Exercise input:
***
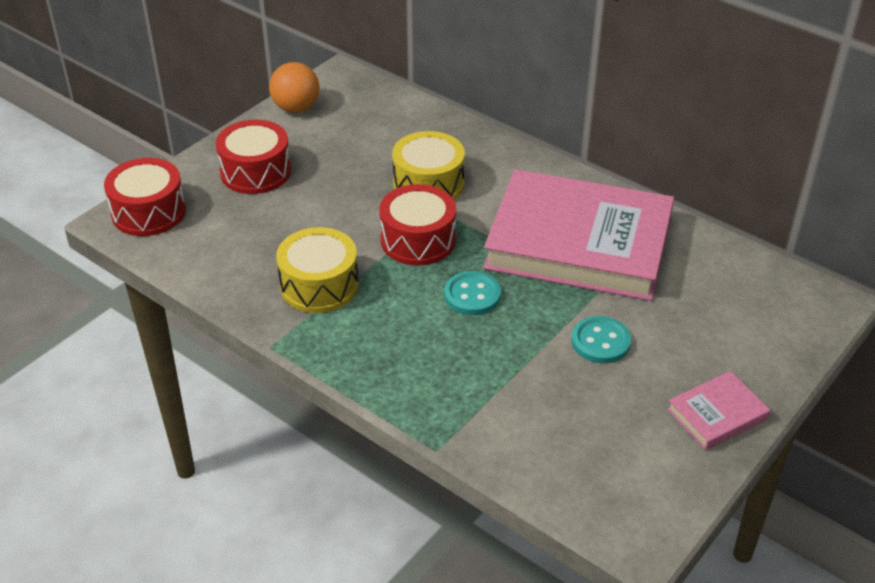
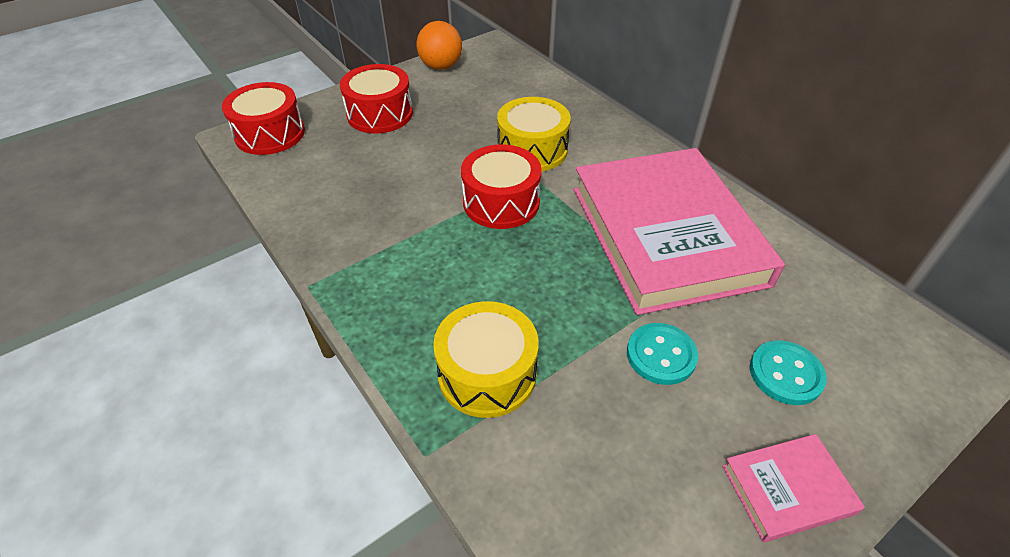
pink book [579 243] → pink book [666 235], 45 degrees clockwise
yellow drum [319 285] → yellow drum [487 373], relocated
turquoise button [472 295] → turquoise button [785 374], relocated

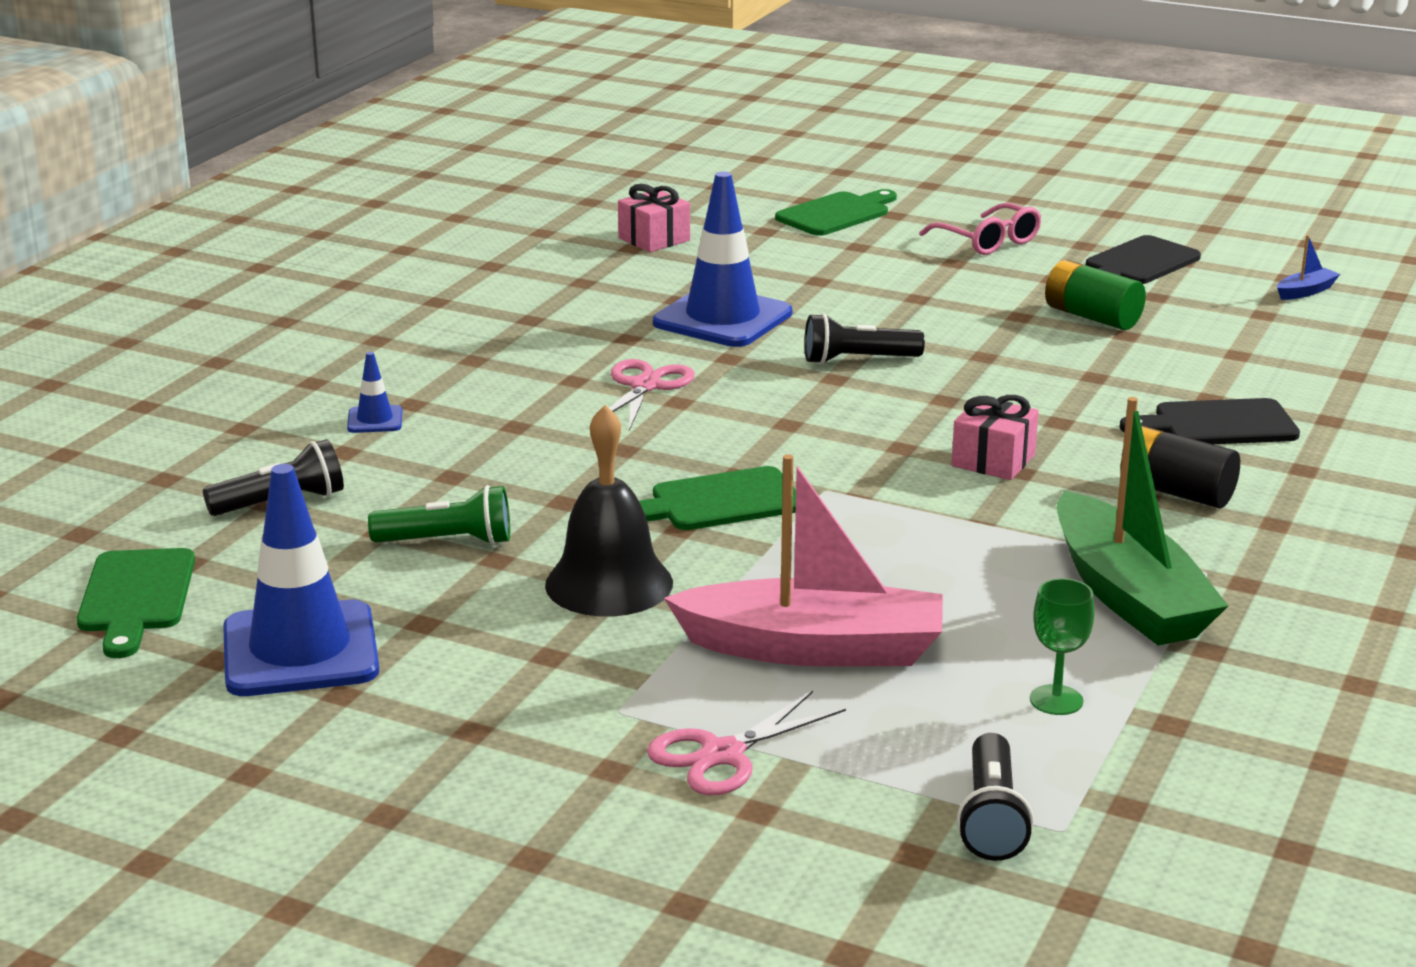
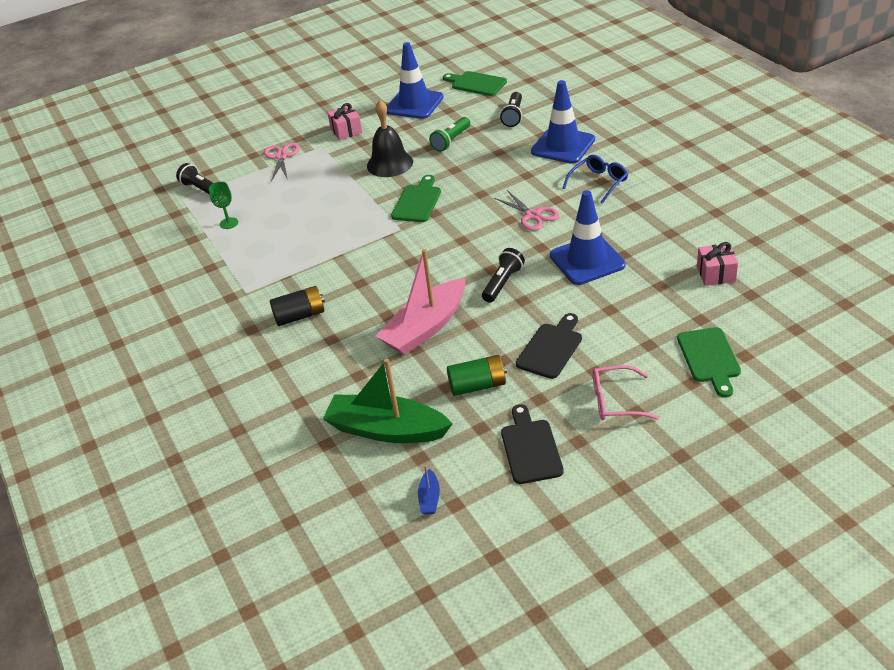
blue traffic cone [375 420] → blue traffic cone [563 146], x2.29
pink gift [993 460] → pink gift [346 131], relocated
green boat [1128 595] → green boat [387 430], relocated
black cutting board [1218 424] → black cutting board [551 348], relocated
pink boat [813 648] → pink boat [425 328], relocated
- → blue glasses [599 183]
***
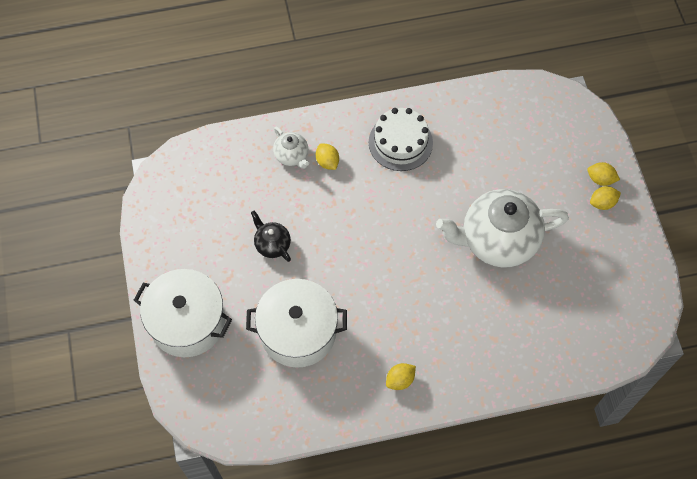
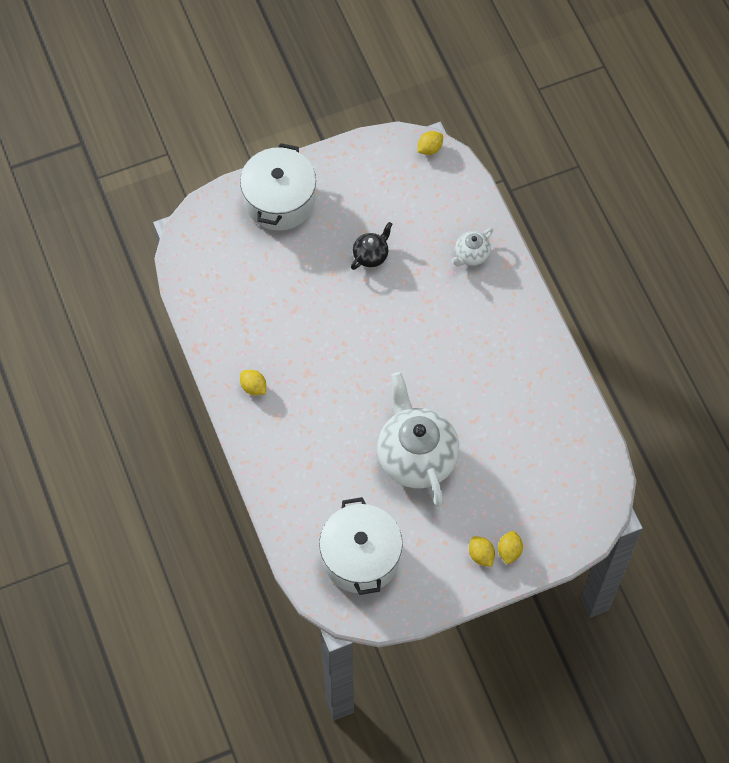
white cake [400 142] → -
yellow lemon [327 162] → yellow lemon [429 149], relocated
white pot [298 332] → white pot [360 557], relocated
***
Task prompt:
Could you return exactly the lines above from the line with "pink book [579" to the line with "yellow drum [319", both included, and nothing else?

Task output:
pink book [579 243] → pink book [666 235], 45 degrees clockwise
yellow drum [319 285] → yellow drum [487 373], relocated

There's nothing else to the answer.